Each line from the one holding "yellow diamond: (176, 77)" through the end of the records should be returned exactly, while pictures are skipped.

(Data extracted from a collection)
▽

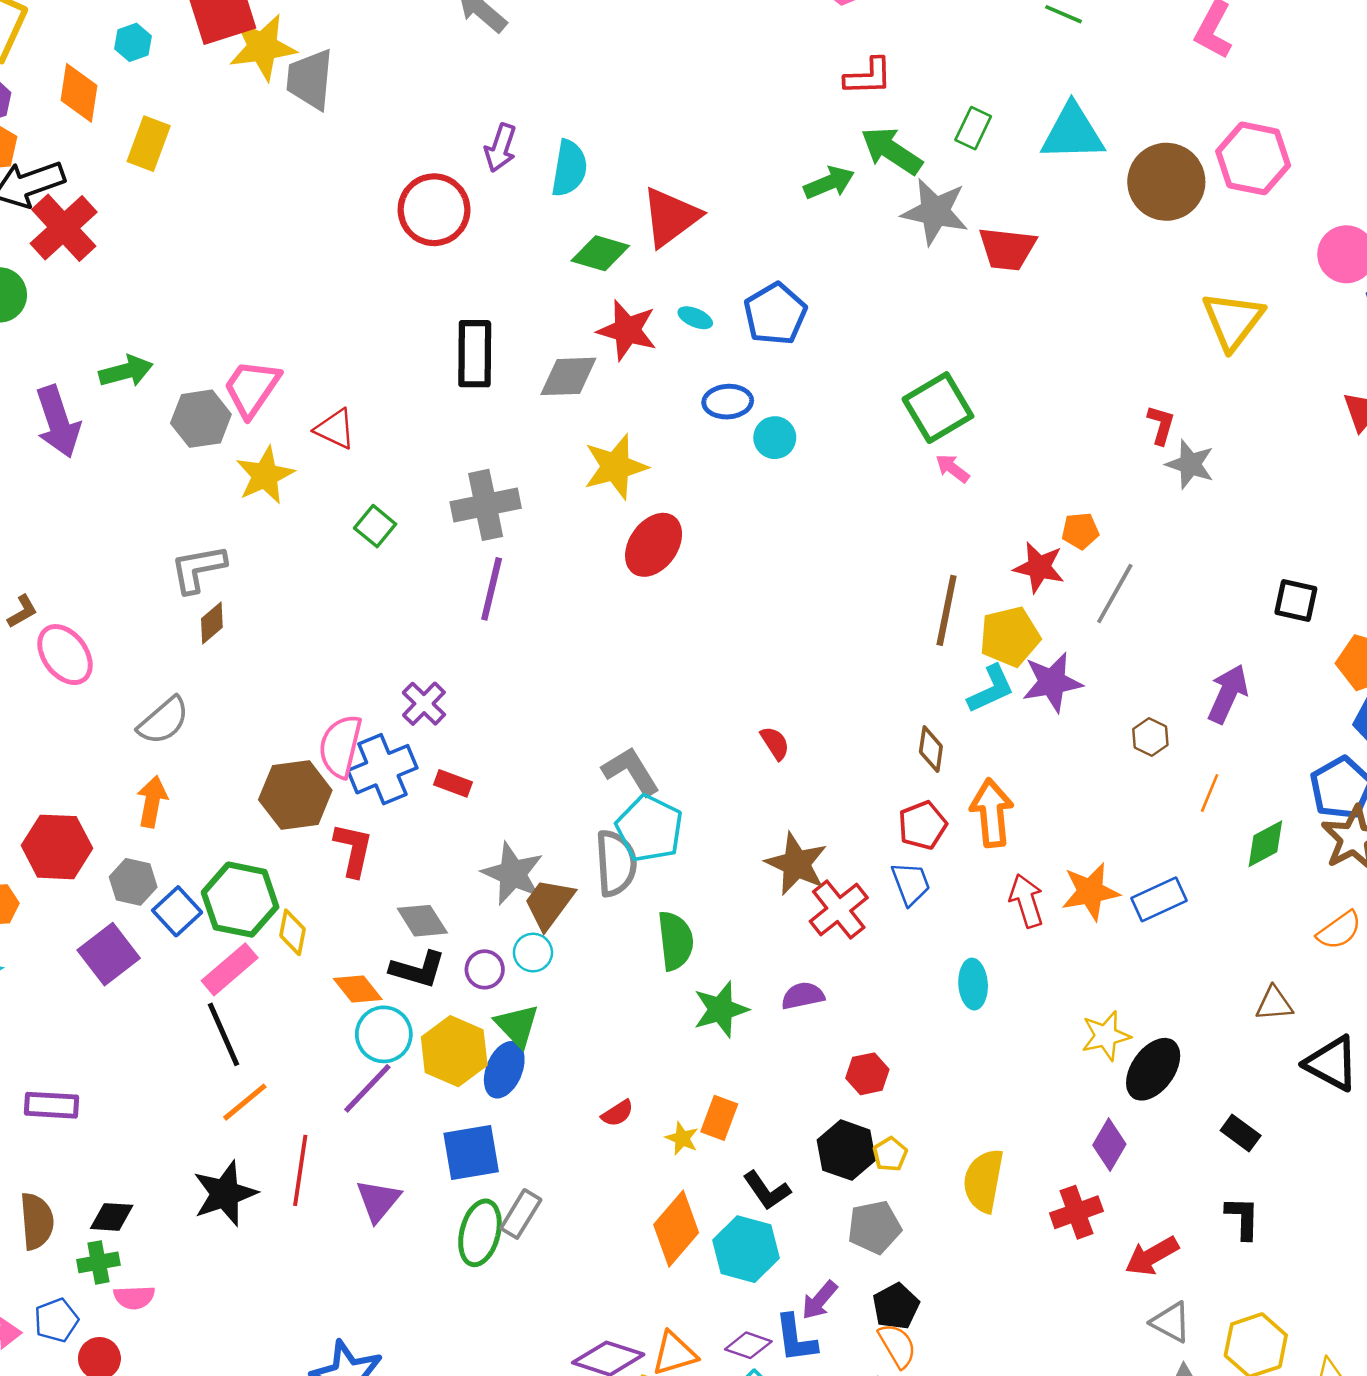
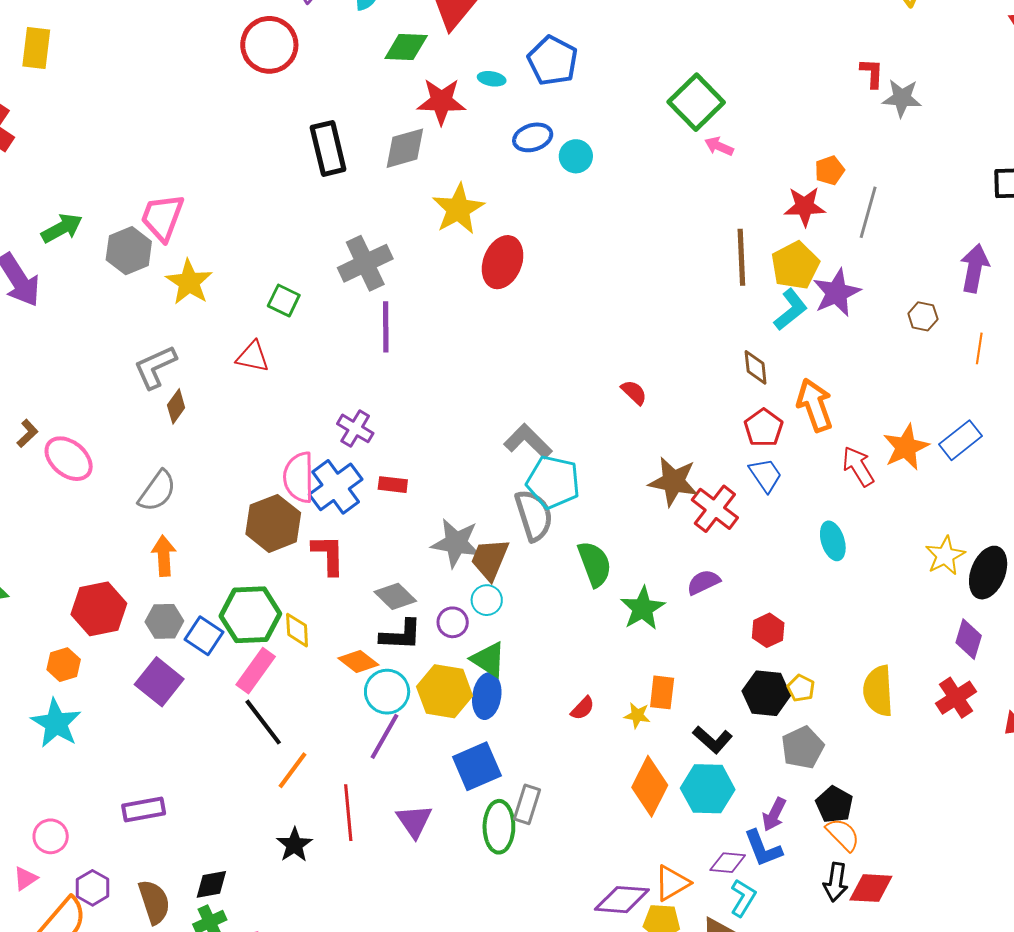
red triangle: (335, 429) -> (253, 357), moved
black star: (225, 1194) -> (294, 845), size x0.7

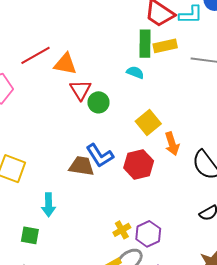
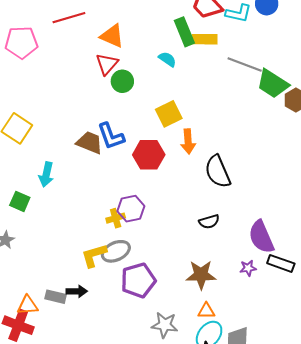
green rectangle: (145, 44) -> (184, 32), turned -36
orange triangle: (65, 64) -> (112, 36), moved
purple hexagon: (148, 234) -> (131, 209), moved

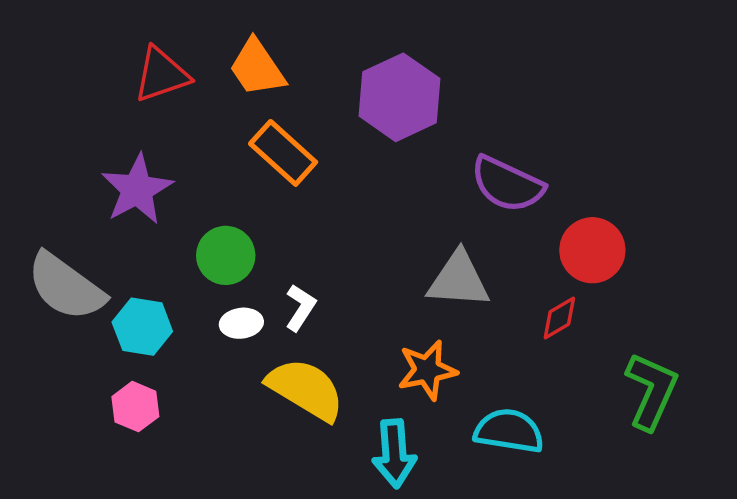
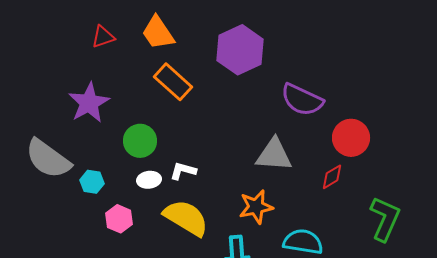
red triangle: (161, 75) -> (103, 37), size x0.7
white L-shape: (300, 308) -> (183, 171), turned -108
cyan hexagon: (142, 327) -> (92, 182), size x0.7
pink hexagon: (135, 407) -> (119, 219), moved

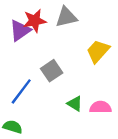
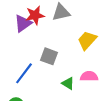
gray square: (52, 71) -> (49, 56), turned -36
pink semicircle: (100, 107) -> (89, 76), moved

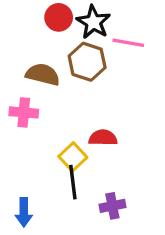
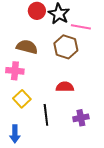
brown hexagon: (87, 62) -> (66, 47), moved
yellow square: (73, 157) -> (22, 99), moved
purple cross: (112, 206) -> (81, 118), moved

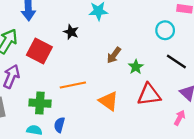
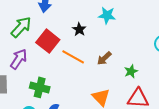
brown arrow: (114, 55) -> (104, 58), moved
orange line: (73, 85) -> (73, 57), moved, turned 30

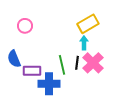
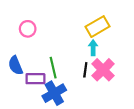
green line: (62, 65) -> (53, 68), moved
blue cross: (49, 84) -> (54, 93), turned -30

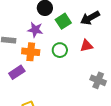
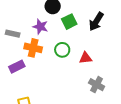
black arrow: (90, 18) -> (96, 22), turned -36
red triangle: (86, 46) -> (86, 58), moved

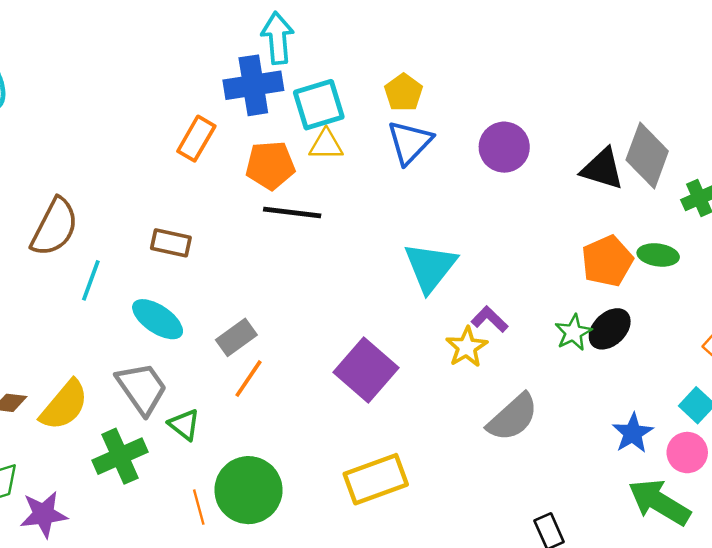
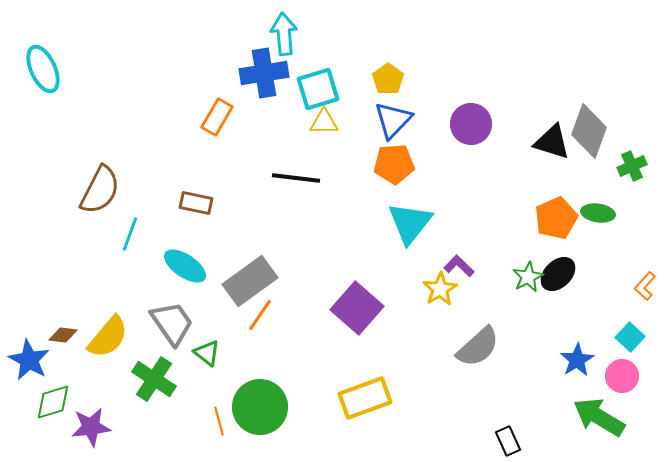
orange pentagon: (270, 165) -> (394, 164), moved
gray rectangle: (236, 337) -> (250, 281), size x1.6
green cross: (120, 456) -> (154, 379), turned -33

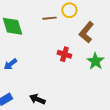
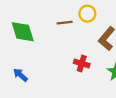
blue arrow: (10, 64) -> (20, 75), turned 80

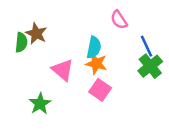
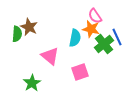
orange star: (96, 64) -> (91, 29), moved
green cross: (150, 66) -> (104, 44), moved
pink square: (100, 90) -> (80, 72), turned 36

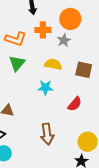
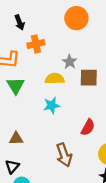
orange circle: (70, 19) -> (76, 18), moved
gray star: (64, 40) -> (70, 62), moved
red semicircle: (75, 104) -> (88, 127), moved

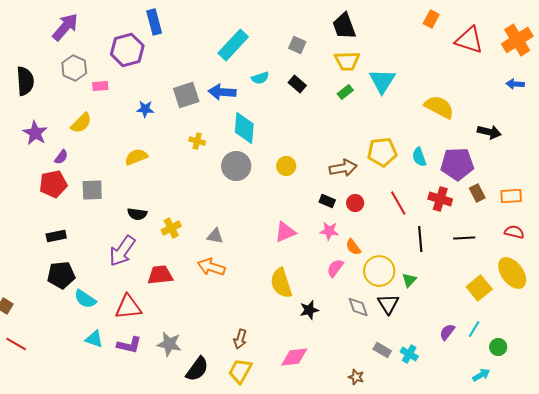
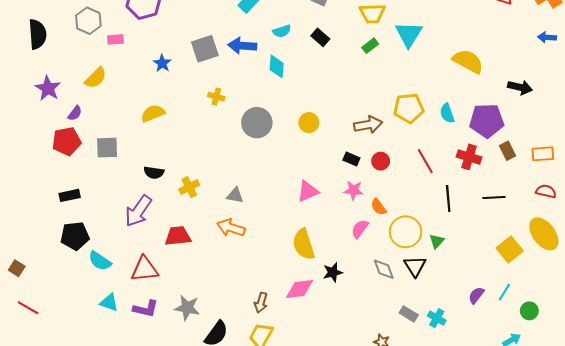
blue star: (145, 109) -> (162, 63), turned 30
cyan diamond: (244, 128) -> (277, 66), moved, size x0.7
pink diamond: (294, 357) -> (299, 289), moved

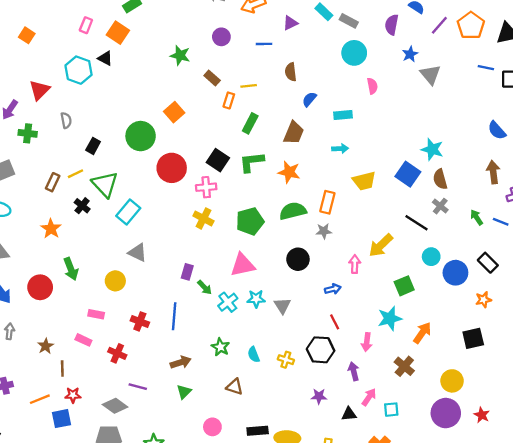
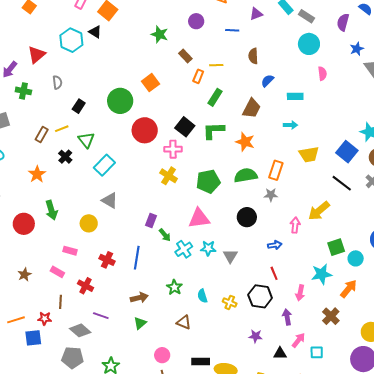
green triangle: (105, 184) -> (86, 140), size x0.7
black line: (417, 223) -> (342, 183), moved
cyan circle: (431, 257) -> (356, 258), moved
brown line: (62, 368) -> (61, 302), moved

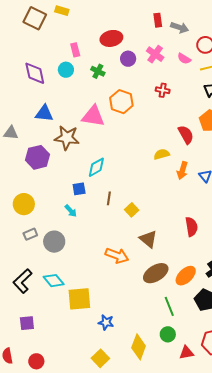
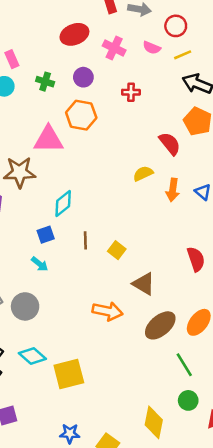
red ellipse: (111, 38) -> (74, 34), moved
purple circle: (128, 59) -> (83, 77), moved
blue star: (106, 322) -> (70, 434), moved

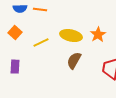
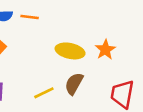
yellow line: (41, 43) -> (44, 93), moved

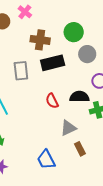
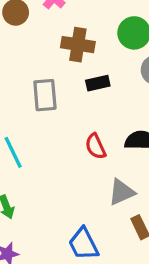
black rectangle: (53, 63) -> (98, 83), size x0.6

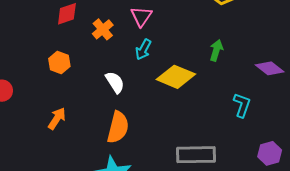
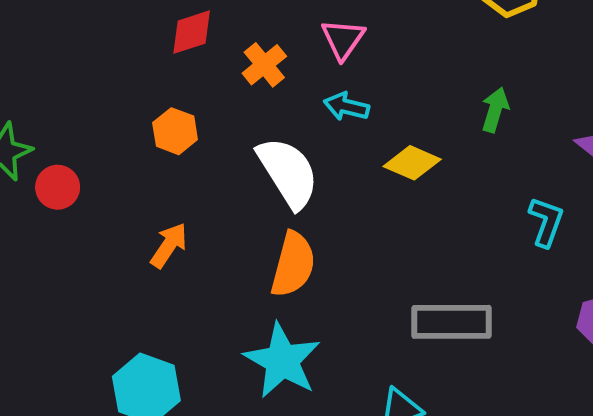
cyan arrow: (143, 49) -> (346, 106), turned 75
yellow diamond: (176, 77) -> (412, 163), size x0.7
white semicircle: (115, 82) -> (288, 173), size x1.6

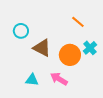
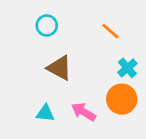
cyan circle: (21, 31) -> (47, 25), moved
orange circle: (70, 55) -> (122, 99), moved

△

*SOLUTION TO THIS EXERCISE*:
yellow diamond: (176, 77) -> (412, 163), size x0.7
white semicircle: (115, 82) -> (288, 173), size x1.6

cyan circle: (21, 31) -> (47, 25), moved
orange circle: (70, 55) -> (122, 99), moved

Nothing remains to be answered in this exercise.